Each entry below has to be written out again without any change.
··· EXERCISE INPUTS
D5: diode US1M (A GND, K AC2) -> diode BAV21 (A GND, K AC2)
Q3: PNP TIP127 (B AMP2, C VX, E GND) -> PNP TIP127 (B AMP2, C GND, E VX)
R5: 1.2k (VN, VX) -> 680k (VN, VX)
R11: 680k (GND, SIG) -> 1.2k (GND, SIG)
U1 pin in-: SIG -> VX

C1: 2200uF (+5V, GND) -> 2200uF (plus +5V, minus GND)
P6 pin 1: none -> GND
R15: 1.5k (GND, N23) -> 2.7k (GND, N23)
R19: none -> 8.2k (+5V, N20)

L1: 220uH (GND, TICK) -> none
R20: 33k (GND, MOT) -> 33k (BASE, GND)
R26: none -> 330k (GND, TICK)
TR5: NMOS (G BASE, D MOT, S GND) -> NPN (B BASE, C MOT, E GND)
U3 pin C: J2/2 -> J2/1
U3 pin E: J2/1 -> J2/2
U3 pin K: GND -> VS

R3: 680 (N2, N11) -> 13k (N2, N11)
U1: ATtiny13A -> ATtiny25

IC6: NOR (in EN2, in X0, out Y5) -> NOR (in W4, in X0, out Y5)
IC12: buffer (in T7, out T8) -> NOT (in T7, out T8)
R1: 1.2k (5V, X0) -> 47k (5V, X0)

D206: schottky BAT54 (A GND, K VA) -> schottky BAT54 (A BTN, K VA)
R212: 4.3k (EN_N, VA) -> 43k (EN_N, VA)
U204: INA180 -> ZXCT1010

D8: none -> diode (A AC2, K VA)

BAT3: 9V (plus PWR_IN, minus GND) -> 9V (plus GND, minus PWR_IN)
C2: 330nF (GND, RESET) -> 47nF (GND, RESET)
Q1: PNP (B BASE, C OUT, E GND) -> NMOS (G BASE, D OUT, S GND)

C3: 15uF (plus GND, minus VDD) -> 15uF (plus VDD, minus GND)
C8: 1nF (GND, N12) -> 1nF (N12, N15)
······
## TASK SOLUTION
D5: diode US1M (A GND, K AC2) -> diode BAV21 (A GND, K AC2)
Q3: PNP TIP127 (B AMP2, C VX, E GND) -> PNP TIP127 (B AMP2, C GND, E VX)
R5: 1.2k (VN, VX) -> 680k (VN, VX)
R11: 680k (GND, SIG) -> 1.2k (GND, SIG)
U1 pin in-: SIG -> VX

C1: 2200uF (+5V, GND) -> 2200uF (plus +5V, minus GND)
P6 pin 1: none -> GND
R15: 1.5k (GND, N23) -> 2.7k (GND, N23)
R19: none -> 8.2k (+5V, N20)

L1: 220uH (GND, TICK) -> none
R20: 33k (GND, MOT) -> 33k (BASE, GND)
R26: none -> 330k (GND, TICK)
TR5: NMOS (G BASE, D MOT, S GND) -> NPN (B BASE, C MOT, E GND)
U3 pin C: J2/2 -> J2/1
U3 pin E: J2/1 -> J2/2
U3 pin K: GND -> VS

R3: 680 (N2, N11) -> 13k (N2, N11)
U1: ATtiny13A -> ATtiny25

IC6: NOR (in EN2, in X0, out Y5) -> NOR (in W4, in X0, out Y5)
IC12: buffer (in T7, out T8) -> NOT (in T7, out T8)
R1: 1.2k (5V, X0) -> 47k (5V, X0)

D206: schottky BAT54 (A GND, K VA) -> schottky BAT54 (A BTN, K VA)
R212: 4.3k (EN_N, VA) -> 43k (EN_N, VA)
U204: INA180 -> ZXCT1010

D8: none -> diode (A AC2, K VA)

BAT3: 9V (plus PWR_IN, minus GND) -> 9V (plus GND, minus PWR_IN)
C2: 330nF (GND, RESET) -> 47nF (GND, RESET)
Q1: PNP (B BASE, C OUT, E GND) -> NMOS (G BASE, D OUT, S GND)

C3: 15uF (plus GND, minus VDD) -> 15uF (plus VDD, minus GND)
C8: 1nF (GND, N12) -> 1nF (N12, N15)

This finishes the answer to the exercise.